### YOUR OBJECTIVE
Count the lines in the records that contain the string "cisis", and reply with the number only.

### RECORDED INFORMATION
##############################

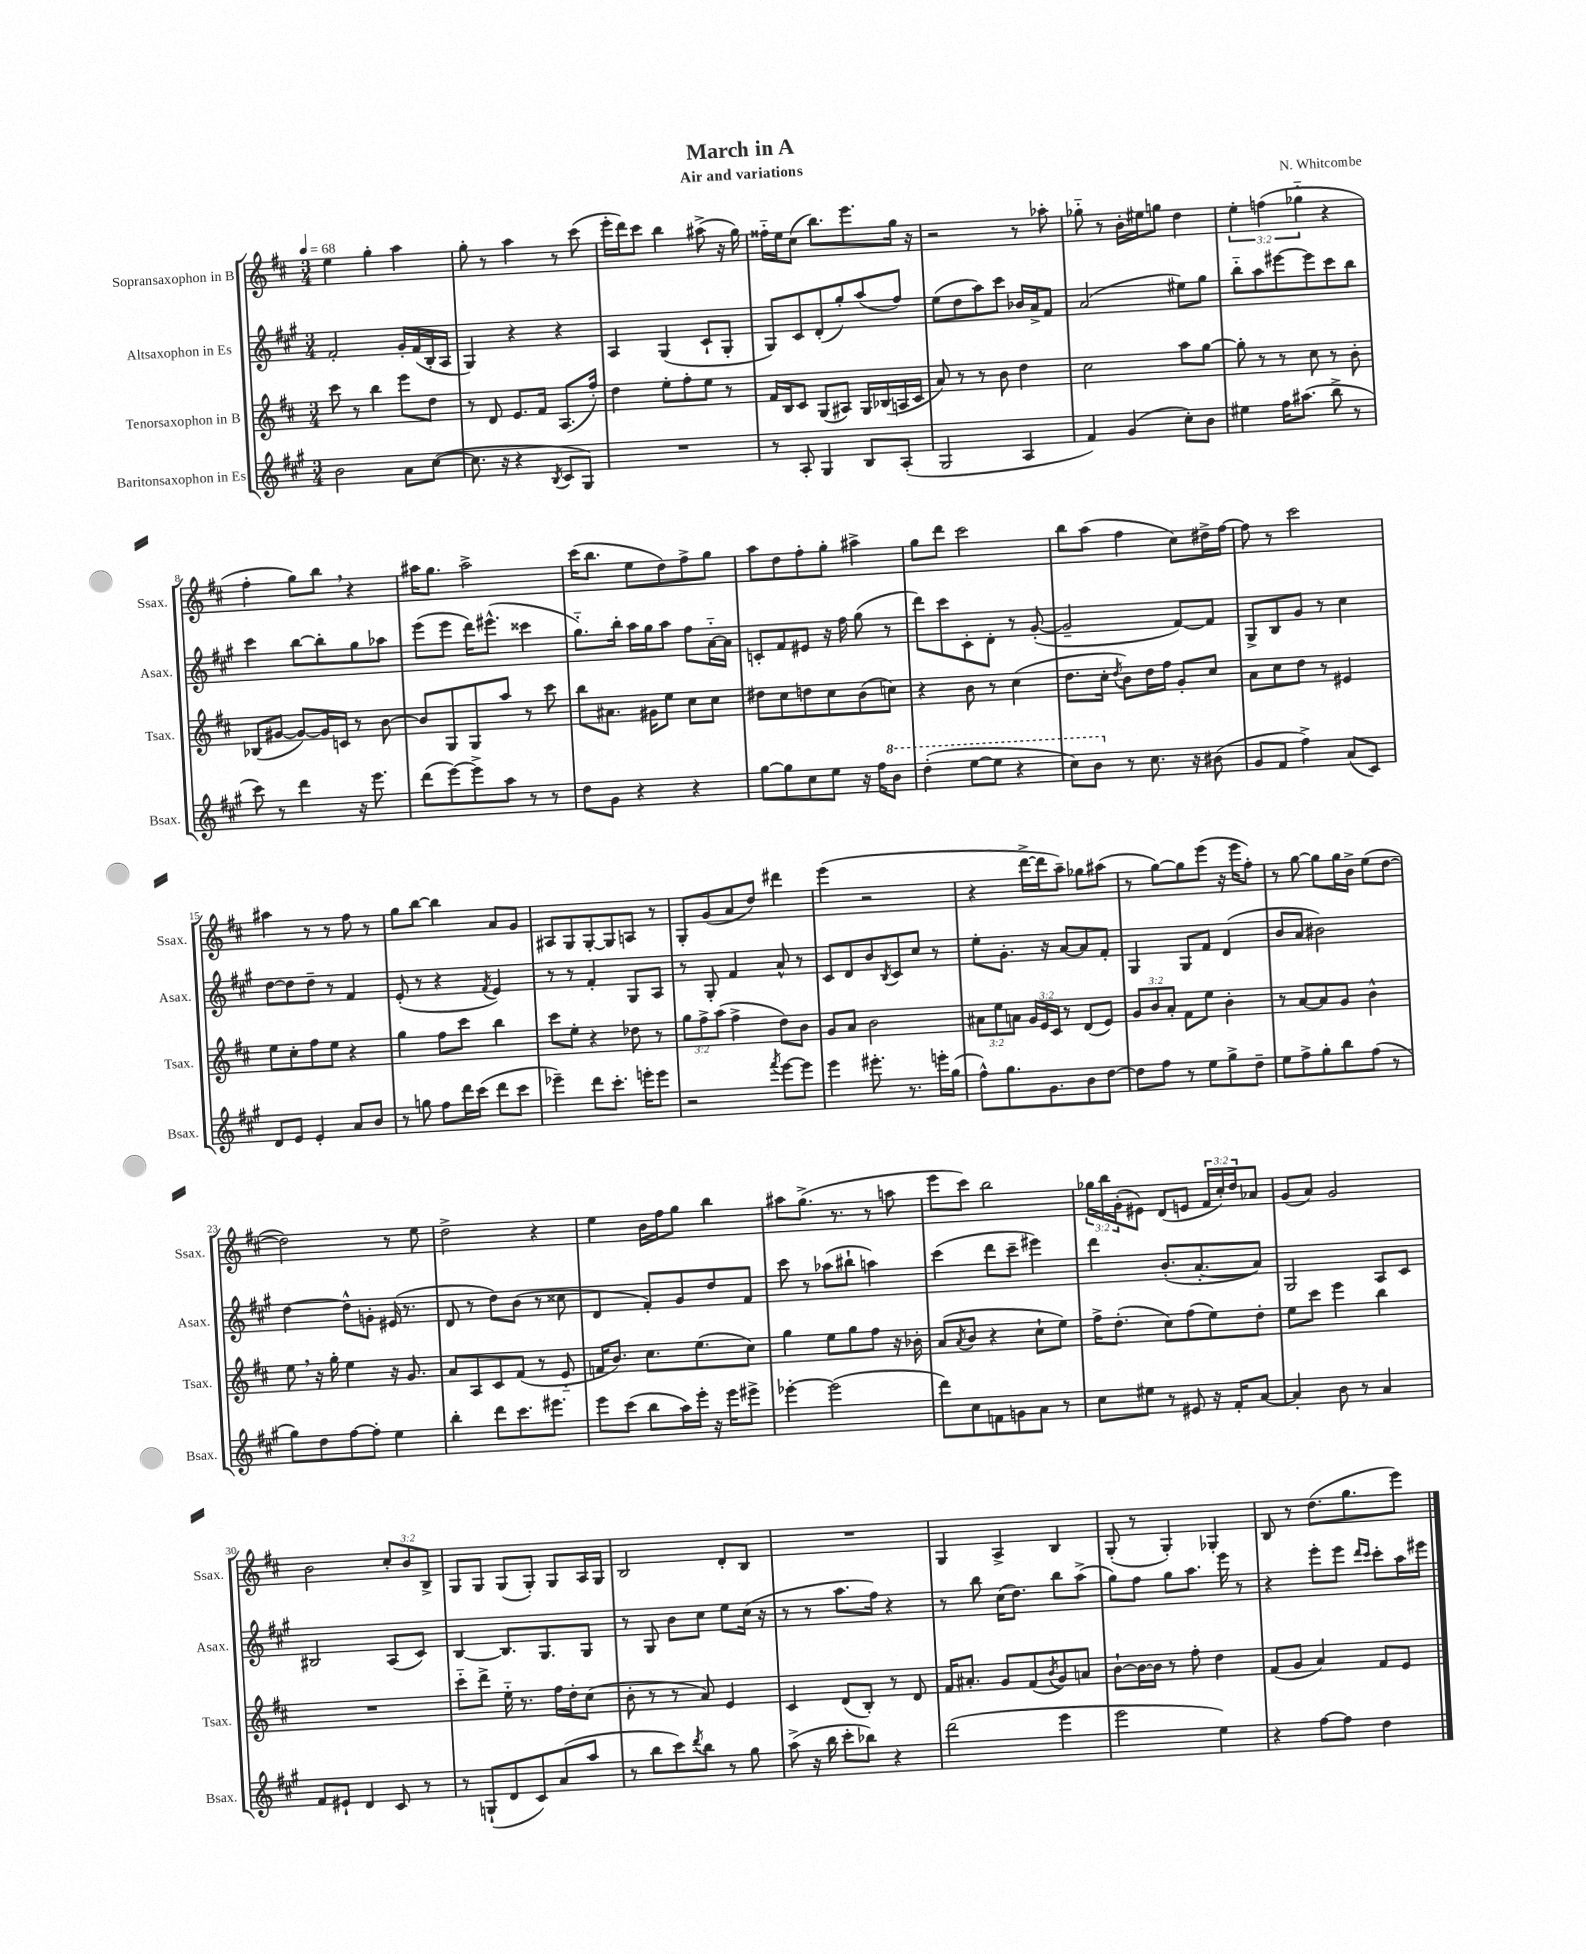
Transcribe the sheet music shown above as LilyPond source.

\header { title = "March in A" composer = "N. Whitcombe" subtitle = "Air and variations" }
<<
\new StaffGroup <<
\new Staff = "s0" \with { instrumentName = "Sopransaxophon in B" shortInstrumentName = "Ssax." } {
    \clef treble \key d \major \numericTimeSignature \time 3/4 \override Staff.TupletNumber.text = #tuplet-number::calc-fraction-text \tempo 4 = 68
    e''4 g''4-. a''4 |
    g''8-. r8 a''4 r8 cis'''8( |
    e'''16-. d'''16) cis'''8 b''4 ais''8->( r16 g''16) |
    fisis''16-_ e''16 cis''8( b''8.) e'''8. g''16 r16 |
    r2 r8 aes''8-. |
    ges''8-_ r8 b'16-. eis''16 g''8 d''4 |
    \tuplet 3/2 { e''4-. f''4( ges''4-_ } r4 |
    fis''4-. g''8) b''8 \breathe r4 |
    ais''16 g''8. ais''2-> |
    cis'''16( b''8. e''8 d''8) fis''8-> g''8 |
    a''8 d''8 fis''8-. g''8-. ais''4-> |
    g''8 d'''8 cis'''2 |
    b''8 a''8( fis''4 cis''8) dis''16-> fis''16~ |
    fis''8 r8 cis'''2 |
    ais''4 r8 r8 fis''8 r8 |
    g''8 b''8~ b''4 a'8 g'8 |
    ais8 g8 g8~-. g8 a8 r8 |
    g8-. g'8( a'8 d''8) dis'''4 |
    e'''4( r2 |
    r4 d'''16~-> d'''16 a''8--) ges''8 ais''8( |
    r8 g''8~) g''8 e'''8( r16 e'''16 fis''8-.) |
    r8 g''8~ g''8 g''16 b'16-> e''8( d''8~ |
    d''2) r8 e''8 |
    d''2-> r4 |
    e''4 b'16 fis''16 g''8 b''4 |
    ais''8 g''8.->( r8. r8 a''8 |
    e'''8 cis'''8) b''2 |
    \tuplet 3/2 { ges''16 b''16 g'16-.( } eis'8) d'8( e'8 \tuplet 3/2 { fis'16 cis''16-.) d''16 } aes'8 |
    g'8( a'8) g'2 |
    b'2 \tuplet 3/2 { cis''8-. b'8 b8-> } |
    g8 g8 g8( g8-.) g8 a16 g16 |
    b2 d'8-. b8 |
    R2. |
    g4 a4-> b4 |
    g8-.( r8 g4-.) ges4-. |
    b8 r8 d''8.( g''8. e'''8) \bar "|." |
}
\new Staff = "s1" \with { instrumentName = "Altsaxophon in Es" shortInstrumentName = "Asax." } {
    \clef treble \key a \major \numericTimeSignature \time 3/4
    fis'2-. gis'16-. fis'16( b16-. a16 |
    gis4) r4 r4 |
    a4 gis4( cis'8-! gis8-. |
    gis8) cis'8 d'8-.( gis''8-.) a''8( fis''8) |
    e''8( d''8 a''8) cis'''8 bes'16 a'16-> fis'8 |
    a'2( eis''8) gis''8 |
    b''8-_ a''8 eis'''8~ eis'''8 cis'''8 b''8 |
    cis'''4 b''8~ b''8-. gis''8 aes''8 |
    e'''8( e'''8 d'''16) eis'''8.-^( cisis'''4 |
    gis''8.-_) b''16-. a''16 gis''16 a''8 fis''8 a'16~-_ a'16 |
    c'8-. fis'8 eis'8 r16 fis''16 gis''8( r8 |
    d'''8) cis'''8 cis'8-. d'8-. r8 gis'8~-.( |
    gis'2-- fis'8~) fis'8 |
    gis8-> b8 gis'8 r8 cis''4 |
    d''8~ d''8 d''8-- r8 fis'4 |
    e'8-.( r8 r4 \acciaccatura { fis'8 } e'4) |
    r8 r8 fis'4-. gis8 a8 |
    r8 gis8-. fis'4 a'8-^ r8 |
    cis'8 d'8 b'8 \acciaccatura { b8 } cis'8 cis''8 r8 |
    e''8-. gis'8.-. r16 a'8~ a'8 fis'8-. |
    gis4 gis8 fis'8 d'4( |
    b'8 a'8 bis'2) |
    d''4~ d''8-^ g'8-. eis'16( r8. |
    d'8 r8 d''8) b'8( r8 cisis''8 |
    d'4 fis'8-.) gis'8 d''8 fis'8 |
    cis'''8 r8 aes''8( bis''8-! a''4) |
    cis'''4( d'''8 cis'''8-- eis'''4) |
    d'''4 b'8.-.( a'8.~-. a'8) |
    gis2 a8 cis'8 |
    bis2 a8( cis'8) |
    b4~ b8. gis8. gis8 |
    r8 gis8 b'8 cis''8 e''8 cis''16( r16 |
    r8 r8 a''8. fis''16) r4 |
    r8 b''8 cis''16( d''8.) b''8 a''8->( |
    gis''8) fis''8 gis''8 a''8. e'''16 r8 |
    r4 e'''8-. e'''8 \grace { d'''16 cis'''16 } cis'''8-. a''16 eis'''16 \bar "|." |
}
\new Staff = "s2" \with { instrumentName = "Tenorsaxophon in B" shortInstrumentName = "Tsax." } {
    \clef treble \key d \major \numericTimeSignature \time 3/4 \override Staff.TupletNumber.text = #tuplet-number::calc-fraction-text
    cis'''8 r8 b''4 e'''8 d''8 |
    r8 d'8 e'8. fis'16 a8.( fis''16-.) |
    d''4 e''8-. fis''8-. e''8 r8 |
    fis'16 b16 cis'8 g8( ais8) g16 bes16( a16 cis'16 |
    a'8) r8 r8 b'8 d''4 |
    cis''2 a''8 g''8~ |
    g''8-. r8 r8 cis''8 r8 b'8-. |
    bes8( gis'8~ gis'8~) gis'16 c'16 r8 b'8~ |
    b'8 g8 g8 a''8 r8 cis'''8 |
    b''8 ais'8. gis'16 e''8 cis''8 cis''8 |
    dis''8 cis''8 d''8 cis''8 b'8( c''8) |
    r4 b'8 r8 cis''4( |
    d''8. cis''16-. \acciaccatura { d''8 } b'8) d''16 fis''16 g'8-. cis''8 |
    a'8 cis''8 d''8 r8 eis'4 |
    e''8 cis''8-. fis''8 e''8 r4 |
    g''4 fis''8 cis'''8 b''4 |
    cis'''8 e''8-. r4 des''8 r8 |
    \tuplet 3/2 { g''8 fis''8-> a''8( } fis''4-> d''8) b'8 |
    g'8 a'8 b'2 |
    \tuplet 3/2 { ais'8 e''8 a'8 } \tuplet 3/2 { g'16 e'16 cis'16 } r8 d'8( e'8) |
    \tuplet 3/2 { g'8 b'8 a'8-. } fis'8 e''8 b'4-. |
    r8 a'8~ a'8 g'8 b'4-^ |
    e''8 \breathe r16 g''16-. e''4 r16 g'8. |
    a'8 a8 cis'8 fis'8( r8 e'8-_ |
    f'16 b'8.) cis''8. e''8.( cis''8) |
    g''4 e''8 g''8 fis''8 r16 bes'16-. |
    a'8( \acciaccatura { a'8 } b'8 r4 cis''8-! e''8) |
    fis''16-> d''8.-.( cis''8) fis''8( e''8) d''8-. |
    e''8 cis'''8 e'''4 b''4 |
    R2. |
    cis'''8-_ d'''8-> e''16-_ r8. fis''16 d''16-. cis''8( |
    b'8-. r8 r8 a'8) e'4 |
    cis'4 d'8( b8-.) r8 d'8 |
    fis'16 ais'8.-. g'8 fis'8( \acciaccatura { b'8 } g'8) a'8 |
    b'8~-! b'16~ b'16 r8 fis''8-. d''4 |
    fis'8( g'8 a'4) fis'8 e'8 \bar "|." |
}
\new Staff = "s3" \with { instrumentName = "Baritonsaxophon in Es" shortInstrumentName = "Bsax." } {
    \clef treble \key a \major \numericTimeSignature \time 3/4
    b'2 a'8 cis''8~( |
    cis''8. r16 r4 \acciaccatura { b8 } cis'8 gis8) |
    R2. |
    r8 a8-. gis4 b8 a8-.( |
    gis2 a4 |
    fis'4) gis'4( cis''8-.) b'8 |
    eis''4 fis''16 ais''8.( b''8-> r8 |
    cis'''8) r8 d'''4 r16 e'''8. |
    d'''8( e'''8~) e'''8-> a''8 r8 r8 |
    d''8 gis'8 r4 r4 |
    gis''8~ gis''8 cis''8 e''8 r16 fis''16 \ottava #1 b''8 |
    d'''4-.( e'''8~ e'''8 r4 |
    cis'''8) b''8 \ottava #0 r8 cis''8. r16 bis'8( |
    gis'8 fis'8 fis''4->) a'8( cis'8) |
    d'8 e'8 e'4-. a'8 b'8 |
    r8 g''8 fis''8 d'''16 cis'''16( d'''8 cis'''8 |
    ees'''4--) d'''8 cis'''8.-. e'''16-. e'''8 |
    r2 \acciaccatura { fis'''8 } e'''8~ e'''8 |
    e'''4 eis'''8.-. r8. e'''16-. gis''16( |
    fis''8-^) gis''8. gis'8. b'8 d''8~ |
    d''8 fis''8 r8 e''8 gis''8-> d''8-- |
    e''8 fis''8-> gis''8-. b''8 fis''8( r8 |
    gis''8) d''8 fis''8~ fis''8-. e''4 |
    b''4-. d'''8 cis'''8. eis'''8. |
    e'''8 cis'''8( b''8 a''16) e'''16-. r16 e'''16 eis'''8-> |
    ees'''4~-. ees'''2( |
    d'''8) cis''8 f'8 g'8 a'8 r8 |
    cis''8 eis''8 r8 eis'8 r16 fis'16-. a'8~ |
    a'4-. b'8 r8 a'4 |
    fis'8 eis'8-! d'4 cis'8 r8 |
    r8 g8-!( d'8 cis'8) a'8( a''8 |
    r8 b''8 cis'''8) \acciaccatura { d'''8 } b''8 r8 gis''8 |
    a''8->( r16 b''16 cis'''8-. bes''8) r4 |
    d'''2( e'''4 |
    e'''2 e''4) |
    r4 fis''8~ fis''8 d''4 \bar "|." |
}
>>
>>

##############################

### CORRECT ANSWER
2